Object state comparisons -
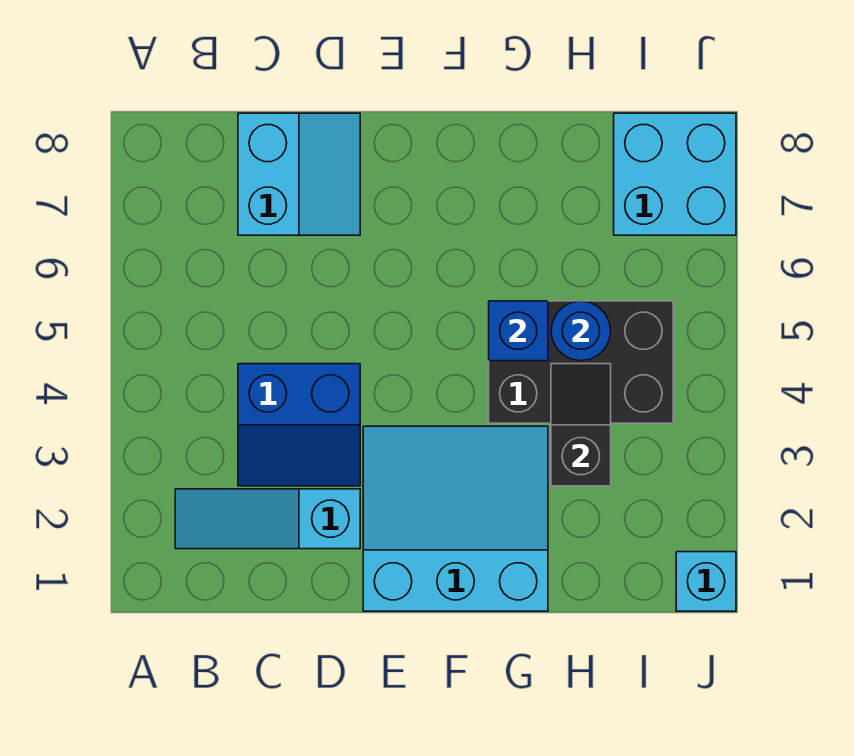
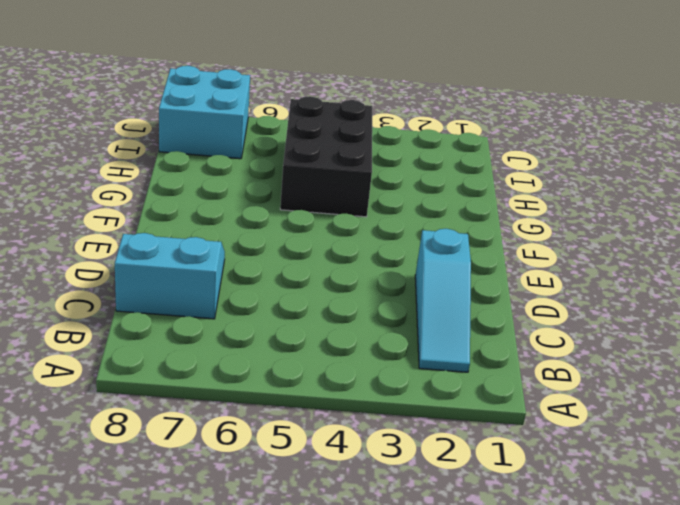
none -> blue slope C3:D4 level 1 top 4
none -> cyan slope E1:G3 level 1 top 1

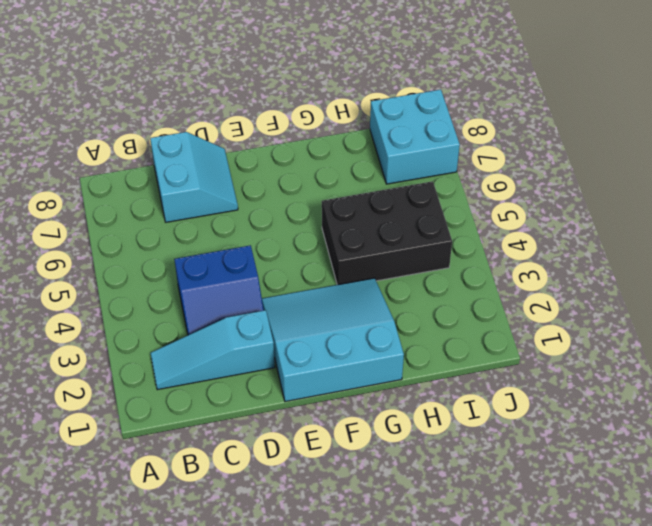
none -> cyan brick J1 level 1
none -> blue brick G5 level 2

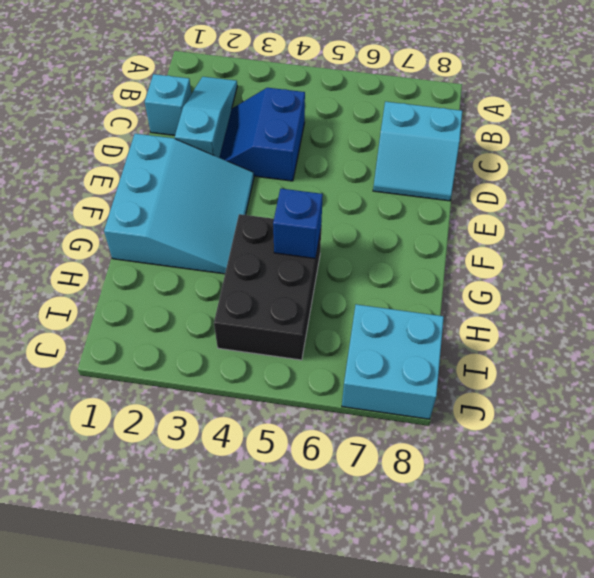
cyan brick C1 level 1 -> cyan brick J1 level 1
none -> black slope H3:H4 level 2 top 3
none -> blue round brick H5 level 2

Directions - Output all the entries exactly, minus any pictures.

Output below -
none -> blue slope C3:D4 level 1 top 4
none -> cyan slope E1:G3 level 1 top 1

none -> cyan brick J1 level 1
none -> blue brick G5 level 2

cyan brick C1 level 1 -> cyan brick J1 level 1
none -> black slope H3:H4 level 2 top 3
none -> blue round brick H5 level 2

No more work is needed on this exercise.